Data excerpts
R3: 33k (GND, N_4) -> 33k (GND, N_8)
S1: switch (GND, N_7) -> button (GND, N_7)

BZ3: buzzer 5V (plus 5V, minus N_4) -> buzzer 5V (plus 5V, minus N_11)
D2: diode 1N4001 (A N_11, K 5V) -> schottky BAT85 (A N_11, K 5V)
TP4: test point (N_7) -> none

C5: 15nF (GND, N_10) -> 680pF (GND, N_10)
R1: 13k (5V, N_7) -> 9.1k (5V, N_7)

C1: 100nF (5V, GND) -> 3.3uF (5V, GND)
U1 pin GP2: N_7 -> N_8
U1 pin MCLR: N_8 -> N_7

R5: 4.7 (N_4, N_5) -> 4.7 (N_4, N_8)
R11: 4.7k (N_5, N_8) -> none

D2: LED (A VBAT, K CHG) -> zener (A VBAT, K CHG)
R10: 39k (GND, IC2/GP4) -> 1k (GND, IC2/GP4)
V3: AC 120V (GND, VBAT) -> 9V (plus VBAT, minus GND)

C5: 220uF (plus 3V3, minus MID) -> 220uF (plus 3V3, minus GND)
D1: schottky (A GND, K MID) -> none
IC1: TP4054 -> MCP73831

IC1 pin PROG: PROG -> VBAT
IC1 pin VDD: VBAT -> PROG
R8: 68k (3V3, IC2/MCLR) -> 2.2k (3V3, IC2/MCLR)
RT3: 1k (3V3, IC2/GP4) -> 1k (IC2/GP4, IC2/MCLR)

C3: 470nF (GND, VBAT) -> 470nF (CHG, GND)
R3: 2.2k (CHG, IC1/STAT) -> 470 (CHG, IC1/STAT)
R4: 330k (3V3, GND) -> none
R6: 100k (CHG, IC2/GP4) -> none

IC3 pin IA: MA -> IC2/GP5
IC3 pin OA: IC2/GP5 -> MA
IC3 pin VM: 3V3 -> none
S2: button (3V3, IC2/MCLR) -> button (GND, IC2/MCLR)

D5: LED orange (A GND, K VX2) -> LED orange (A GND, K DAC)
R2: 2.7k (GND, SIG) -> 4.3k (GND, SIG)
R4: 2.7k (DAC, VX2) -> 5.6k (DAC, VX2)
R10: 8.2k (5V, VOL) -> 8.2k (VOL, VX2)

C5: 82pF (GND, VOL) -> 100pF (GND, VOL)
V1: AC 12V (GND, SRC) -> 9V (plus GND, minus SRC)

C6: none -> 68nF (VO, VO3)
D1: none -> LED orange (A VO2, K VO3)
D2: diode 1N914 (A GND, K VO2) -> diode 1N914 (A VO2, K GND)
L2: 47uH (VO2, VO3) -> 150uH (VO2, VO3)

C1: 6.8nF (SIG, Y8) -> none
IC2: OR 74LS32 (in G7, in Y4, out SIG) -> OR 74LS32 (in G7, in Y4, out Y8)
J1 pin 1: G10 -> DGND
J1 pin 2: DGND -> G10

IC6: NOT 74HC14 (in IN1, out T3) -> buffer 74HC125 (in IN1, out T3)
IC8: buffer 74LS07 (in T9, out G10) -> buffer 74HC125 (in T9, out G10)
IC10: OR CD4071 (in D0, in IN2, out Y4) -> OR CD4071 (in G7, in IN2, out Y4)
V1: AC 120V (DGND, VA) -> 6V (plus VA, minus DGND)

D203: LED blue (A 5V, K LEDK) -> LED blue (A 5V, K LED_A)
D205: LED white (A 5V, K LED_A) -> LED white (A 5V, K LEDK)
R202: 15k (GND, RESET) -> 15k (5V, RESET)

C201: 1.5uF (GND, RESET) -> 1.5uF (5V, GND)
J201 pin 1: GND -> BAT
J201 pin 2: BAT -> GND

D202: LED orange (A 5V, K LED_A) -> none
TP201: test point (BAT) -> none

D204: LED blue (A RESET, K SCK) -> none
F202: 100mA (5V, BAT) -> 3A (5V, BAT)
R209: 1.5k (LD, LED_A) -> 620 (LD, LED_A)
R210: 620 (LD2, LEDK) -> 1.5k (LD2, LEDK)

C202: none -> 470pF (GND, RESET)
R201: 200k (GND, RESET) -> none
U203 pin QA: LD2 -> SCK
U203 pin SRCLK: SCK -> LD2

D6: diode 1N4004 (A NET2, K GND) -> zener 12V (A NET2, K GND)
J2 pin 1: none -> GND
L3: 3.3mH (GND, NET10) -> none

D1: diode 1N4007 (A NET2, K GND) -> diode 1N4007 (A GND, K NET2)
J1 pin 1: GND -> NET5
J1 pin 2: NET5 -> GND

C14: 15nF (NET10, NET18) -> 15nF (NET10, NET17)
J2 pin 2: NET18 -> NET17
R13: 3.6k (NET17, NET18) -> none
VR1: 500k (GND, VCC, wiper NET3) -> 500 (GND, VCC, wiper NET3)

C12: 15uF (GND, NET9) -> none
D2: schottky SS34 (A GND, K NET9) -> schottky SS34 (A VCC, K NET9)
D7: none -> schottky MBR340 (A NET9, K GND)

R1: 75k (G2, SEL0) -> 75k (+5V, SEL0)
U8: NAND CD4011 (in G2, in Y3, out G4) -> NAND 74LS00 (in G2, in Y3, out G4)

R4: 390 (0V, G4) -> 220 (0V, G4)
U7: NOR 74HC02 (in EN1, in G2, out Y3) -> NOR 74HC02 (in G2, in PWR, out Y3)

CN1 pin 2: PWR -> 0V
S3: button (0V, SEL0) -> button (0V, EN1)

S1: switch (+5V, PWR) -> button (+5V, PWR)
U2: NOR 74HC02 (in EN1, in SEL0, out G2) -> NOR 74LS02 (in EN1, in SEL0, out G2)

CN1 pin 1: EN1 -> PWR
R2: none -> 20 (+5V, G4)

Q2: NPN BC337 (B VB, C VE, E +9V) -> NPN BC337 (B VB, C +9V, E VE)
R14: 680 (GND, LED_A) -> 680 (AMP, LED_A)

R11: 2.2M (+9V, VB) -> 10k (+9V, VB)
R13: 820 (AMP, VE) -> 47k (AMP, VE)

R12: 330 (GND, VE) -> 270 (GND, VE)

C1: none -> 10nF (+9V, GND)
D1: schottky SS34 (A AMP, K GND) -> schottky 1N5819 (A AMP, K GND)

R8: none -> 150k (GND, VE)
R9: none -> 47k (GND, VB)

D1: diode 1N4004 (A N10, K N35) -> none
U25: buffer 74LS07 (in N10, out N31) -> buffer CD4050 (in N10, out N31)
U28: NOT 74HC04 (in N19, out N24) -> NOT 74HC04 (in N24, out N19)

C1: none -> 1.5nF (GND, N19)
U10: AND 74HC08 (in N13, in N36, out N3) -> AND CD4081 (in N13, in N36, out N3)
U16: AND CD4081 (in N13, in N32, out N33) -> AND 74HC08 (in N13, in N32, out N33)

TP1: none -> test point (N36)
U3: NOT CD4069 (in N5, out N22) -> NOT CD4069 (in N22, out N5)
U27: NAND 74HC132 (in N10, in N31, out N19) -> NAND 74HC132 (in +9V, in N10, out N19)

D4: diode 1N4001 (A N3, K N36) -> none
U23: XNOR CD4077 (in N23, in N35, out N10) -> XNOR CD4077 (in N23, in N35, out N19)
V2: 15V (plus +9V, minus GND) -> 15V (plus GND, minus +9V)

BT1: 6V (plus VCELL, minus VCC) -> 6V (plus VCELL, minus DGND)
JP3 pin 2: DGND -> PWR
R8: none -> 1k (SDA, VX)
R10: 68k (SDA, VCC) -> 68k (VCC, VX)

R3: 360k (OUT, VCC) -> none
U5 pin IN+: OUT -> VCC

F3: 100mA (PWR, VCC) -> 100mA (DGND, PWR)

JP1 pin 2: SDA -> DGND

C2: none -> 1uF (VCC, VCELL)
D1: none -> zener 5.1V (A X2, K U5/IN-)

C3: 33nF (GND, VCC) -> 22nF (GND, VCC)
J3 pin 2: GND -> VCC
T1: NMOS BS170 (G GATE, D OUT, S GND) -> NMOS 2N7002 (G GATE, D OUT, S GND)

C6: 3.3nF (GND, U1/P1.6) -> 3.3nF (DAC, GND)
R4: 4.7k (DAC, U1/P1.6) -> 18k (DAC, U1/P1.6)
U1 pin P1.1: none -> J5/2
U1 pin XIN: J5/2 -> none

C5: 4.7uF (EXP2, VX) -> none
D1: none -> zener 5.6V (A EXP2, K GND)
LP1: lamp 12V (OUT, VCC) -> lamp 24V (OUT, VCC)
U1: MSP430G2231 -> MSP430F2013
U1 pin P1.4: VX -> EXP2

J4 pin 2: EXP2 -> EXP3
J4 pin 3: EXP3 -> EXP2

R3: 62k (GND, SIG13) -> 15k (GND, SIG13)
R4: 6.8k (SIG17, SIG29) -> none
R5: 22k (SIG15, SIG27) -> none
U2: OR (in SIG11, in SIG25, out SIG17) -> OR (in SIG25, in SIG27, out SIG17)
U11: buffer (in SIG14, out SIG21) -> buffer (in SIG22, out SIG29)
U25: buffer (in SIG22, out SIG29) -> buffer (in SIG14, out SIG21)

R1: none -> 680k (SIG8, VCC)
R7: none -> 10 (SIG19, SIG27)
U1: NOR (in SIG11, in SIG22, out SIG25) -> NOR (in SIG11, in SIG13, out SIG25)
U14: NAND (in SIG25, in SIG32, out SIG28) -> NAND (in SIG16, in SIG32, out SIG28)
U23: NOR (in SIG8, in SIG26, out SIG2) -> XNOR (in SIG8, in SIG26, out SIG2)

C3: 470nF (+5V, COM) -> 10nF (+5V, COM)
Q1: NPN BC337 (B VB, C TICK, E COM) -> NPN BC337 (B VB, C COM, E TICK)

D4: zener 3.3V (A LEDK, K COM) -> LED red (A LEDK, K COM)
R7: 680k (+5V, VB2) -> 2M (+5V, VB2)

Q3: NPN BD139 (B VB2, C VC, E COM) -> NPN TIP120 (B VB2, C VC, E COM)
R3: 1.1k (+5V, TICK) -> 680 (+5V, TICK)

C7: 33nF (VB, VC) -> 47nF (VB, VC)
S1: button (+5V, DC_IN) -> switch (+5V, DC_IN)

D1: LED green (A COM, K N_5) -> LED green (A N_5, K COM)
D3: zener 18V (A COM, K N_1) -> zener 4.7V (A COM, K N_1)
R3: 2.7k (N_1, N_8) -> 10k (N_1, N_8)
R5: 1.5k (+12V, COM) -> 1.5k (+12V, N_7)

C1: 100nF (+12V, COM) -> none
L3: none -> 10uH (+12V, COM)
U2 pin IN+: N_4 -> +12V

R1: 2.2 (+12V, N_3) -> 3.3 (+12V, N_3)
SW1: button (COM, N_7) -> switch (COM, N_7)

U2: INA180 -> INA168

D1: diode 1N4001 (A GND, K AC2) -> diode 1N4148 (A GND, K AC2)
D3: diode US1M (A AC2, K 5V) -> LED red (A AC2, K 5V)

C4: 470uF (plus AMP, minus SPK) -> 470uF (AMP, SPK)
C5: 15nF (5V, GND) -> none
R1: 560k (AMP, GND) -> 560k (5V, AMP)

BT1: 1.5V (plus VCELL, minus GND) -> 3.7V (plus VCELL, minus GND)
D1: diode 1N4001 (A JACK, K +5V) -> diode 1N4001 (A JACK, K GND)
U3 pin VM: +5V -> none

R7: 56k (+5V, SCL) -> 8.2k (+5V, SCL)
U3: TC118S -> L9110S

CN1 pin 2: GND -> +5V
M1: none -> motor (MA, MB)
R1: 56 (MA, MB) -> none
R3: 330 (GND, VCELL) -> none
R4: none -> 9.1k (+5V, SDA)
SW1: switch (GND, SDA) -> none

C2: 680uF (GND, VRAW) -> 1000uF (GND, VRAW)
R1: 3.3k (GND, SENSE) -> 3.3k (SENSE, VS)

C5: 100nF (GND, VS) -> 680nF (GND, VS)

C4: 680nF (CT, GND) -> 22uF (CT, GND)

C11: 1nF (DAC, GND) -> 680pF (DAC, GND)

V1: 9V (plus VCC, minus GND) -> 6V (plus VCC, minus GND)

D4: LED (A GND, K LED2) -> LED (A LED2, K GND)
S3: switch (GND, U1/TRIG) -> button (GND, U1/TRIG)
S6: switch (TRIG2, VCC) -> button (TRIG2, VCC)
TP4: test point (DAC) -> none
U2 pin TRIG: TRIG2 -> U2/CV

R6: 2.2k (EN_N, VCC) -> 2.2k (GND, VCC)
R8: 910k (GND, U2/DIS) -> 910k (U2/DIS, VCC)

Problem to solve
Nothing before the line containing "U14: NAND (in" should be repeated; repeat that line and all later lines through the end of the data above, exactly.

Result
U14: NAND (in SIG25, in SIG32, out SIG28) -> NAND (in SIG16, in SIG32, out SIG28)
U23: NOR (in SIG8, in SIG26, out SIG2) -> XNOR (in SIG8, in SIG26, out SIG2)

C3: 470nF (+5V, COM) -> 10nF (+5V, COM)
Q1: NPN BC337 (B VB, C TICK, E COM) -> NPN BC337 (B VB, C COM, E TICK)

D4: zener 3.3V (A LEDK, K COM) -> LED red (A LEDK, K COM)
R7: 680k (+5V, VB2) -> 2M (+5V, VB2)

Q3: NPN BD139 (B VB2, C VC, E COM) -> NPN TIP120 (B VB2, C VC, E COM)
R3: 1.1k (+5V, TICK) -> 680 (+5V, TICK)

C7: 33nF (VB, VC) -> 47nF (VB, VC)
S1: button (+5V, DC_IN) -> switch (+5V, DC_IN)

D1: LED green (A COM, K N_5) -> LED green (A N_5, K COM)
D3: zener 18V (A COM, K N_1) -> zener 4.7V (A COM, K N_1)
R3: 2.7k (N_1, N_8) -> 10k (N_1, N_8)
R5: 1.5k (+12V, COM) -> 1.5k (+12V, N_7)

C1: 100nF (+12V, COM) -> none
L3: none -> 10uH (+12V, COM)
U2 pin IN+: N_4 -> +12V

R1: 2.2 (+12V, N_3) -> 3.3 (+12V, N_3)
SW1: button (COM, N_7) -> switch (COM, N_7)

U2: INA180 -> INA168

D1: diode 1N4001 (A GND, K AC2) -> diode 1N4148 (A GND, K AC2)
D3: diode US1M (A AC2, K 5V) -> LED red (A AC2, K 5V)

C4: 470uF (plus AMP, minus SPK) -> 470uF (AMP, SPK)
C5: 15nF (5V, GND) -> none
R1: 560k (AMP, GND) -> 560k (5V, AMP)

BT1: 1.5V (plus VCELL, minus GND) -> 3.7V (plus VCELL, minus GND)
D1: diode 1N4001 (A JACK, K +5V) -> diode 1N4001 (A JACK, K GND)
U3 pin VM: +5V -> none

R7: 56k (+5V, SCL) -> 8.2k (+5V, SCL)
U3: TC118S -> L9110S

CN1 pin 2: GND -> +5V
M1: none -> motor (MA, MB)
R1: 56 (MA, MB) -> none
R3: 330 (GND, VCELL) -> none
R4: none -> 9.1k (+5V, SDA)
SW1: switch (GND, SDA) -> none

C2: 680uF (GND, VRAW) -> 1000uF (GND, VRAW)
R1: 3.3k (GND, SENSE) -> 3.3k (SENSE, VS)

C5: 100nF (GND, VS) -> 680nF (GND, VS)

C4: 680nF (CT, GND) -> 22uF (CT, GND)

C11: 1nF (DAC, GND) -> 680pF (DAC, GND)

V1: 9V (plus VCC, minus GND) -> 6V (plus VCC, minus GND)

D4: LED (A GND, K LED2) -> LED (A LED2, K GND)
S3: switch (GND, U1/TRIG) -> button (GND, U1/TRIG)
S6: switch (TRIG2, VCC) -> button (TRIG2, VCC)
TP4: test point (DAC) -> none
U2 pin TRIG: TRIG2 -> U2/CV

R6: 2.2k (EN_N, VCC) -> 2.2k (GND, VCC)
R8: 910k (GND, U2/DIS) -> 910k (U2/DIS, VCC)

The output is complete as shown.